**Available data:**
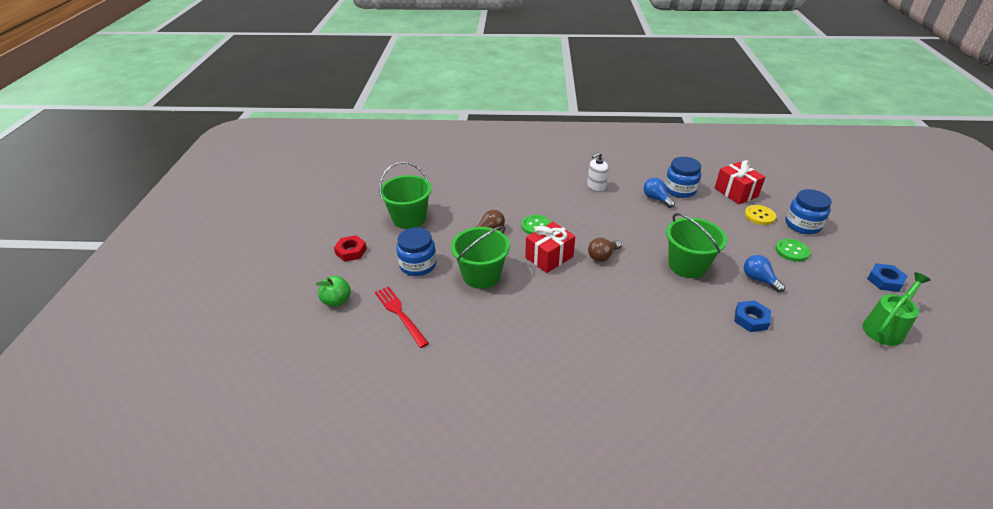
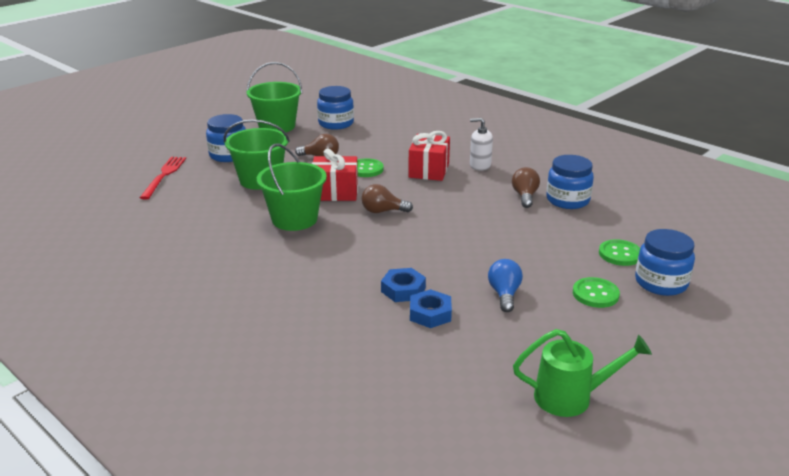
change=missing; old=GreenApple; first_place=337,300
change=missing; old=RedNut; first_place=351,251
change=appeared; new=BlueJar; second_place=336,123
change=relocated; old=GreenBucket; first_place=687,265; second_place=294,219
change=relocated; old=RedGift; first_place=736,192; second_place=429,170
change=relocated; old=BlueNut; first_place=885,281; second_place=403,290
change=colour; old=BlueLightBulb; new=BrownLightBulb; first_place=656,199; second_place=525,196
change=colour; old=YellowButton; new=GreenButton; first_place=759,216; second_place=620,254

**Required work:** Repeat the data exactly, without the pictures.

**Result:**
change=missing; old=GreenApple; first_place=337,300
change=missing; old=RedNut; first_place=351,251
change=appeared; new=BlueJar; second_place=336,123
change=relocated; old=GreenBucket; first_place=687,265; second_place=294,219
change=relocated; old=RedGift; first_place=736,192; second_place=429,170
change=relocated; old=BlueNut; first_place=885,281; second_place=403,290
change=colour; old=BlueLightBulb; new=BrownLightBulb; first_place=656,199; second_place=525,196
change=colour; old=YellowButton; new=GreenButton; first_place=759,216; second_place=620,254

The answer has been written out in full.